*Istruzioni del compito*:
Riporta tutte le righe delle voci seguenti senza alcuna modifica.

*Materiale fornito*:
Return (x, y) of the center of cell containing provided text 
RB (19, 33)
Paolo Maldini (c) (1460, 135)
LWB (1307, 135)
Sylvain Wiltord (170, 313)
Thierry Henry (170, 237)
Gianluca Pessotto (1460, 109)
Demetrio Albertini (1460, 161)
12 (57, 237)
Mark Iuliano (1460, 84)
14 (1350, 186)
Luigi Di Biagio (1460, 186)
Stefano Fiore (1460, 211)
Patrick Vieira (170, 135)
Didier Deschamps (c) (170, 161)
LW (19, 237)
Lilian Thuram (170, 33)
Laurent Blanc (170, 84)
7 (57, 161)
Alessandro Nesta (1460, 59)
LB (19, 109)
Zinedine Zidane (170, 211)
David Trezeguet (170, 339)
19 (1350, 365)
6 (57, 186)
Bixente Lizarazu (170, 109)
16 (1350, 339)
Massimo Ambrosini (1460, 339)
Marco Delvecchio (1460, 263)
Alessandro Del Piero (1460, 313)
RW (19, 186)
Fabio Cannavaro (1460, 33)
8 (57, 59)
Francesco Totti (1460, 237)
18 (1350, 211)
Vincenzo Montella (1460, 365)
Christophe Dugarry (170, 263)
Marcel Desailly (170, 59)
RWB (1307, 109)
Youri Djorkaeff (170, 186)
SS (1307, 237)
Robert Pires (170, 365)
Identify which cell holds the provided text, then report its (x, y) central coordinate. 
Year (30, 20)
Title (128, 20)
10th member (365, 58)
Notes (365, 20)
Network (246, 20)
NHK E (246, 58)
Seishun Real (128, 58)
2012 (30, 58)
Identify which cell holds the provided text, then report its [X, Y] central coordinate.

*Soluzione del problema*:
Return (x, y) of the center of cell containing provided text 
RB (19, 33)
Paolo Maldini (c) (1460, 135)
LWB (1307, 135)
Sylvain Wiltord (170, 313)
Thierry Henry (170, 237)
Gianluca Pessotto (1460, 109)
Demetrio Albertini (1460, 161)
12 (57, 237)
Mark Iuliano (1460, 84)
14 (1350, 186)
Luigi Di Biagio (1460, 186)
Stefano Fiore (1460, 211)
Patrick Vieira (170, 135)
Didier Deschamps (c) (170, 161)
LW (19, 237)
Lilian Thuram (170, 33)
Laurent Blanc (170, 84)
7 (57, 161)
Alessandro Nesta (1460, 59)
LB (19, 109)
Zinedine Zidane (170, 211)
David Trezeguet (170, 339)
19 (1350, 365)
6 (57, 186)
Bixente Lizarazu (170, 109)
16 (1350, 339)
Massimo Ambrosini (1460, 339)
Marco Delvecchio (1460, 263)
Alessandro Del Piero (1460, 313)
RW (19, 186)
Fabio Cannavaro (1460, 33)
8 (57, 59)
Francesco Totti (1460, 237)
18 (1350, 211)
Vincenzo Montella (1460, 365)
Christophe Dugarry (170, 263)
Marcel Desailly (170, 59)
RWB (1307, 109)
Youri Djorkaeff (170, 186)
SS (1307, 237)
Robert Pires (170, 365)
Identify which cell holds the provided text, then report its (x, y) central coordinate. 
Year (30, 20)
Title (128, 20)
10th member (365, 58)
Notes (365, 20)
Network (246, 20)
NHK E (246, 58)
Seishun Real (128, 58)
2012 (30, 58)
Identify which cell holds the provided text, then report its [X, Y] central coordinate.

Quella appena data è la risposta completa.